_WHAT YOU ARE ASKED TO DO:_
Convert the records from the line containing "Season (74, 41)" through the line containing "1984–85 (74, 122)" into a Markdown table with the columns Row and Record, giving each line a row number and leaving out blank lines.

--- start ---

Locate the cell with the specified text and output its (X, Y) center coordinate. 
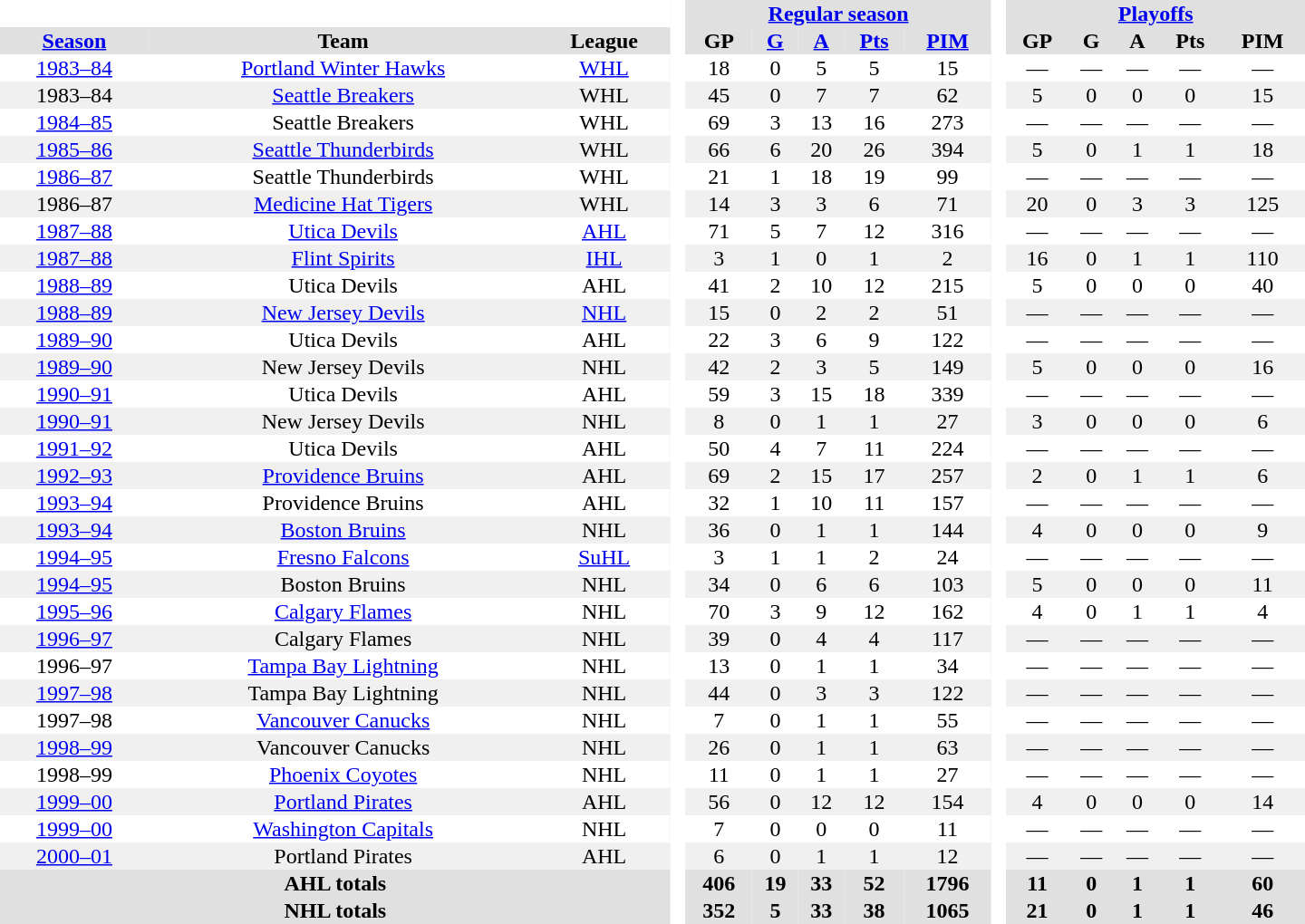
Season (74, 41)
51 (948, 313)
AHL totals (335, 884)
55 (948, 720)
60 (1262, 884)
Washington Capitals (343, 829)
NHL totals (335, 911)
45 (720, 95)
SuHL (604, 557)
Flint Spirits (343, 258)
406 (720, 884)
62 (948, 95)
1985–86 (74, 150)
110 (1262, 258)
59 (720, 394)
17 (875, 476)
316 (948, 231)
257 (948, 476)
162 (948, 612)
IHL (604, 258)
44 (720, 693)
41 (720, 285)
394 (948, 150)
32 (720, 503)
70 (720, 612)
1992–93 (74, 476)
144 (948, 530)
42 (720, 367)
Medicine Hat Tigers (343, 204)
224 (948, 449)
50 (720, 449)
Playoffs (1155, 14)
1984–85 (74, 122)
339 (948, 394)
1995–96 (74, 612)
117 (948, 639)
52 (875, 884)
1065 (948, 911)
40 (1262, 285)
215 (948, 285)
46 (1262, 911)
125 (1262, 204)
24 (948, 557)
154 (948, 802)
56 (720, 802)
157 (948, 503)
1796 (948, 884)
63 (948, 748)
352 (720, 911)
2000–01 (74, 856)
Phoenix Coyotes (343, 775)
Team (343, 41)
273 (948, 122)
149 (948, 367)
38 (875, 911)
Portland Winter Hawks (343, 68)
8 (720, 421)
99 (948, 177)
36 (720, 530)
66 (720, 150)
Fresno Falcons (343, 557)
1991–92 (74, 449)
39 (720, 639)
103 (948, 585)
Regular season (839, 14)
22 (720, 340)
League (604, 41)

--- end ---
--- start ---

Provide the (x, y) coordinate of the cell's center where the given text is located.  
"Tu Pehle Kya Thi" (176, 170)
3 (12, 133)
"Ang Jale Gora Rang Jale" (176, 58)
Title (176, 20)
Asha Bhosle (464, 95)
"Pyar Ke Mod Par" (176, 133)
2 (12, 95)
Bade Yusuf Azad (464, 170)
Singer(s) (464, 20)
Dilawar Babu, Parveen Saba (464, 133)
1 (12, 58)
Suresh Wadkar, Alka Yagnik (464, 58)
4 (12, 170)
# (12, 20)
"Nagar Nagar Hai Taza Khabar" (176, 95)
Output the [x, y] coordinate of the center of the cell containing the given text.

--- end ---

_FULL OUTPUT:_
| Row | Record |
|---|---|
| 1 | Season (74, 41) |
| 2 | 51 (948, 313) |
| 3 | AHL totals (335, 884) |
| 4 | 55 (948, 720) |
| 5 | 60 (1262, 884) |
| 6 | Washington Capitals (343, 829) |
| 7 | NHL totals (335, 911) |
| 8 | 45 (720, 95) |
| 9 | SuHL (604, 557) |
| 10 | Flint Spirits (343, 258) |
| 11 | 406 (720, 884) |
| 12 | 62 (948, 95) |
| 13 | 1985–86 (74, 150) |
| 14 | 110 (1262, 258) |
| 15 | 59 (720, 394) |
| 16 | 17 (875, 476) |
| 17 | 316 (948, 231) |
| 18 | 257 (948, 476) |
| 19 | 162 (948, 612) |
| 20 | IHL (604, 258) |
| 21 | 44 (720, 693) |
| 22 | 41 (720, 285) |
| 23 | 394 (948, 150) |
| 24 | 32 (720, 503) |
| 25 | 70 (720, 612) |
| 26 | 1992–93 (74, 476) |
| 27 | 144 (948, 530) |
| 28 | 42 (720, 367) |
| 29 | Medicine Hat Tigers (343, 204) |
| 30 | 224 (948, 449) |
| 31 | 50 (720, 449) |
| 32 | Playoffs (1155, 14) |
| 33 | 1984–85 (74, 122) |